_EXERCISE DIRECTIONS_.
The reply must return each line of the data exactly.

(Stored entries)
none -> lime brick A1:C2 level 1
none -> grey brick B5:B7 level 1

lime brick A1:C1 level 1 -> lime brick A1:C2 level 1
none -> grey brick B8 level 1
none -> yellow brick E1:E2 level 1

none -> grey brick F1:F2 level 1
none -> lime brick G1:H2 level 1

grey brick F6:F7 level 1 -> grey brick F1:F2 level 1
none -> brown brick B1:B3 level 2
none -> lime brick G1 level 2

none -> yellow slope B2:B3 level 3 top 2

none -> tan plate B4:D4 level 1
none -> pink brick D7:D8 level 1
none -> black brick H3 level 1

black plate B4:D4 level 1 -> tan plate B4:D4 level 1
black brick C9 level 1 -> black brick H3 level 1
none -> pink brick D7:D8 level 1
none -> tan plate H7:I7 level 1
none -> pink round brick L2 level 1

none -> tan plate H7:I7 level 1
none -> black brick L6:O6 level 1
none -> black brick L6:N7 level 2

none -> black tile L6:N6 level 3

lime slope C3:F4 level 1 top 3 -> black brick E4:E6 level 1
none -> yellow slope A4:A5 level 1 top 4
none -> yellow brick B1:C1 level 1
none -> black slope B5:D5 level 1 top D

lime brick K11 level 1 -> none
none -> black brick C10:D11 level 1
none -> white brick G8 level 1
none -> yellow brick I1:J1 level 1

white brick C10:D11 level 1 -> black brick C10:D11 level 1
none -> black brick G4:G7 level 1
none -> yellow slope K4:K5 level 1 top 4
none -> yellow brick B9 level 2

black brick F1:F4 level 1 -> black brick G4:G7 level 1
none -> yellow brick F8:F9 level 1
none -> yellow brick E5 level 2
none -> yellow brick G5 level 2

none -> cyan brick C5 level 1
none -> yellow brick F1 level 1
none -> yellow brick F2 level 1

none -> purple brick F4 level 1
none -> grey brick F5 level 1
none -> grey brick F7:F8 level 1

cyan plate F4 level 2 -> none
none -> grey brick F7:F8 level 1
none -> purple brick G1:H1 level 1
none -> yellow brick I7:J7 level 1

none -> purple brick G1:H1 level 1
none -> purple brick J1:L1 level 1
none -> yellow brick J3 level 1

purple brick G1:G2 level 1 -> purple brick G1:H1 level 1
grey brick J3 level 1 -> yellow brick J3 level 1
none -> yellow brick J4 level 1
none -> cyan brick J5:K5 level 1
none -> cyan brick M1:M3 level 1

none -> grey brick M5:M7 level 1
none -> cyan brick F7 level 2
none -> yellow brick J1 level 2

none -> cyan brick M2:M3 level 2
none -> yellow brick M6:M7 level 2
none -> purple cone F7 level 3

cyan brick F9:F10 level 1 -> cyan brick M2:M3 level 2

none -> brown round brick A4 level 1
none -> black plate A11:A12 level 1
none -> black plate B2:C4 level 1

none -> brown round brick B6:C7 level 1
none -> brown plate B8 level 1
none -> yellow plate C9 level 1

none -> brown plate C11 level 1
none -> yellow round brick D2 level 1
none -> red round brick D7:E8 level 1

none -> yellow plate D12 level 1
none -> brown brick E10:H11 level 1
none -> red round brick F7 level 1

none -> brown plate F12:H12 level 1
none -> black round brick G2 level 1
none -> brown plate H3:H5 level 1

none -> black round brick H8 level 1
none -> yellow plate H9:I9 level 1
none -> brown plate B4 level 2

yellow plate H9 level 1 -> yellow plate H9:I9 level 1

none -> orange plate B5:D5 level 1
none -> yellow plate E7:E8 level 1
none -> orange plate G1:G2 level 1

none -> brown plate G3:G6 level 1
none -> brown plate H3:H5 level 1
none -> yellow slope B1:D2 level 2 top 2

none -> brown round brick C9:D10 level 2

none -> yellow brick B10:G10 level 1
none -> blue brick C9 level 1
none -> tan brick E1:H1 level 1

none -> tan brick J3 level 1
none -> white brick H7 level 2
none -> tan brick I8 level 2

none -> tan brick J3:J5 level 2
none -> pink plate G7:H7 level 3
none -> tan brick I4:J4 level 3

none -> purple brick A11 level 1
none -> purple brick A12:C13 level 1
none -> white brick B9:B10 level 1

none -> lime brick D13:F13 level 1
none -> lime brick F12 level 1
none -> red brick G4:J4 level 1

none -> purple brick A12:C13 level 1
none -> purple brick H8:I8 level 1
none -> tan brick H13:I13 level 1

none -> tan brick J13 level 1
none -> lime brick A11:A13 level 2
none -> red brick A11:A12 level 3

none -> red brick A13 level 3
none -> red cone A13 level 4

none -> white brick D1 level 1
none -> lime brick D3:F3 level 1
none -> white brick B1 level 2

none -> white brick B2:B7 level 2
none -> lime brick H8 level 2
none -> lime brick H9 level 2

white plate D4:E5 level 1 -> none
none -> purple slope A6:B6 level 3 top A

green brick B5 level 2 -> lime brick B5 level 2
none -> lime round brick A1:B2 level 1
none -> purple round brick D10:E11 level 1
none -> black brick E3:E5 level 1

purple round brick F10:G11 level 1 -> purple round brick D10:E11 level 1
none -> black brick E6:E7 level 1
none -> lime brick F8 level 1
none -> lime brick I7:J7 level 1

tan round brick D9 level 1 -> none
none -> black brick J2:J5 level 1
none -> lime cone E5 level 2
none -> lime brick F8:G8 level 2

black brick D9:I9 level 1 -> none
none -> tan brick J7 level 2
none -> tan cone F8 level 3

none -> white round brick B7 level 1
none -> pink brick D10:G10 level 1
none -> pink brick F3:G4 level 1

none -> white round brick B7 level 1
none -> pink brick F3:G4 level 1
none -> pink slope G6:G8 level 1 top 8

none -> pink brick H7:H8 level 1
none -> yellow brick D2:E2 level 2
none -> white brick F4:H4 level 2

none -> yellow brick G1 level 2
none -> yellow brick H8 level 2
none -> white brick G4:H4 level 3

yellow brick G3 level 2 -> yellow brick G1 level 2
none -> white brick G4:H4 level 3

_YOUR RESPONSE_.
none -> lime brick A1:C2 level 1
none -> grey brick B5:B7 level 1

lime brick A1:C1 level 1 -> lime brick A1:C2 level 1
none -> grey brick B8 level 1
none -> yellow brick E1:E2 level 1

none -> grey brick F1:F2 level 1
none -> lime brick G1:H2 level 1

grey brick F6:F7 level 1 -> grey brick F1:F2 level 1
none -> brown brick B1:B3 level 2
none -> lime brick G1 level 2

none -> yellow slope B2:B3 level 3 top 2

none -> tan plate B4:D4 level 1
none -> pink brick D7:D8 level 1
none -> black brick H3 level 1

black plate B4:D4 level 1 -> tan plate B4:D4 level 1
black brick C9 level 1 -> black brick H3 level 1
none -> pink brick D7:D8 level 1
none -> tan plate H7:I7 level 1
none -> pink round brick L2 level 1

none -> tan plate H7:I7 level 1
none -> black brick L6:O6 level 1
none -> black brick L6:N7 level 2

none -> black tile L6:N6 level 3

lime slope C3:F4 level 1 top 3 -> black brick E4:E6 level 1
none -> yellow slope A4:A5 level 1 top 4
none -> yellow brick B1:C1 level 1
none -> black slope B5:D5 level 1 top D

lime brick K11 level 1 -> none
none -> black brick C10:D11 level 1
none -> white brick G8 level 1
none -> yellow brick I1:J1 level 1

white brick C10:D11 level 1 -> black brick C10:D11 level 1
none -> black brick G4:G7 level 1
none -> yellow slope K4:K5 level 1 top 4
none -> yellow brick B9 level 2

black brick F1:F4 level 1 -> black brick G4:G7 level 1
none -> yellow brick F8:F9 level 1
none -> yellow brick E5 level 2
none -> yellow brick G5 level 2

none -> cyan brick C5 level 1
none -> yellow brick F1 level 1
none -> yellow brick F2 level 1

none -> purple brick F4 level 1
none -> grey brick F5 level 1
none -> grey brick F7:F8 level 1

cyan plate F4 level 2 -> none
none -> grey brick F7:F8 level 1
none -> purple brick G1:H1 level 1
none -> yellow brick I7:J7 level 1

none -> purple brick G1:H1 level 1
none -> purple brick J1:L1 level 1
none -> yellow brick J3 level 1

purple brick G1:G2 level 1 -> purple brick G1:H1 level 1
grey brick J3 level 1 -> yellow brick J3 level 1
none -> yellow brick J4 level 1
none -> cyan brick J5:K5 level 1
none -> cyan brick M1:M3 level 1

none -> grey brick M5:M7 level 1
none -> cyan brick F7 level 2
none -> yellow brick J1 level 2

none -> cyan brick M2:M3 level 2
none -> yellow brick M6:M7 level 2
none -> purple cone F7 level 3

cyan brick F9:F10 level 1 -> cyan brick M2:M3 level 2

none -> brown round brick A4 level 1
none -> black plate A11:A12 level 1
none -> black plate B2:C4 level 1

none -> brown round brick B6:C7 level 1
none -> brown plate B8 level 1
none -> yellow plate C9 level 1

none -> brown plate C11 level 1
none -> yellow round brick D2 level 1
none -> red round brick D7:E8 level 1

none -> yellow plate D12 level 1
none -> brown brick E10:H11 level 1
none -> red round brick F7 level 1

none -> brown plate F12:H12 level 1
none -> black round brick G2 level 1
none -> brown plate H3:H5 level 1

none -> black round brick H8 level 1
none -> yellow plate H9:I9 level 1
none -> brown plate B4 level 2

yellow plate H9 level 1 -> yellow plate H9:I9 level 1

none -> orange plate B5:D5 level 1
none -> yellow plate E7:E8 level 1
none -> orange plate G1:G2 level 1

none -> brown plate G3:G6 level 1
none -> brown plate H3:H5 level 1
none -> yellow slope B1:D2 level 2 top 2

none -> brown round brick C9:D10 level 2

none -> yellow brick B10:G10 level 1
none -> blue brick C9 level 1
none -> tan brick E1:H1 level 1

none -> tan brick J3 level 1
none -> white brick H7 level 2
none -> tan brick I8 level 2

none -> tan brick J3:J5 level 2
none -> pink plate G7:H7 level 3
none -> tan brick I4:J4 level 3

none -> purple brick A11 level 1
none -> purple brick A12:C13 level 1
none -> white brick B9:B10 level 1

none -> lime brick D13:F13 level 1
none -> lime brick F12 level 1
none -> red brick G4:J4 level 1

none -> purple brick A12:C13 level 1
none -> purple brick H8:I8 level 1
none -> tan brick H13:I13 level 1

none -> tan brick J13 level 1
none -> lime brick A11:A13 level 2
none -> red brick A11:A12 level 3

none -> red brick A13 level 3
none -> red cone A13 level 4

none -> white brick D1 level 1
none -> lime brick D3:F3 level 1
none -> white brick B1 level 2

none -> white brick B2:B7 level 2
none -> lime brick H8 level 2
none -> lime brick H9 level 2

white plate D4:E5 level 1 -> none
none -> purple slope A6:B6 level 3 top A

green brick B5 level 2 -> lime brick B5 level 2
none -> lime round brick A1:B2 level 1
none -> purple round brick D10:E11 level 1
none -> black brick E3:E5 level 1

purple round brick F10:G11 level 1 -> purple round brick D10:E11 level 1
none -> black brick E6:E7 level 1
none -> lime brick F8 level 1
none -> lime brick I7:J7 level 1

tan round brick D9 level 1 -> none
none -> black brick J2:J5 level 1
none -> lime cone E5 level 2
none -> lime brick F8:G8 level 2

black brick D9:I9 level 1 -> none
none -> tan brick J7 level 2
none -> tan cone F8 level 3

none -> white round brick B7 level 1
none -> pink brick D10:G10 level 1
none -> pink brick F3:G4 level 1

none -> white round brick B7 level 1
none -> pink brick F3:G4 level 1
none -> pink slope G6:G8 level 1 top 8

none -> pink brick H7:H8 level 1
none -> yellow brick D2:E2 level 2
none -> white brick F4:H4 level 2

none -> yellow brick G1 level 2
none -> yellow brick H8 level 2
none -> white brick G4:H4 level 3

yellow brick G3 level 2 -> yellow brick G1 level 2
none -> white brick G4:H4 level 3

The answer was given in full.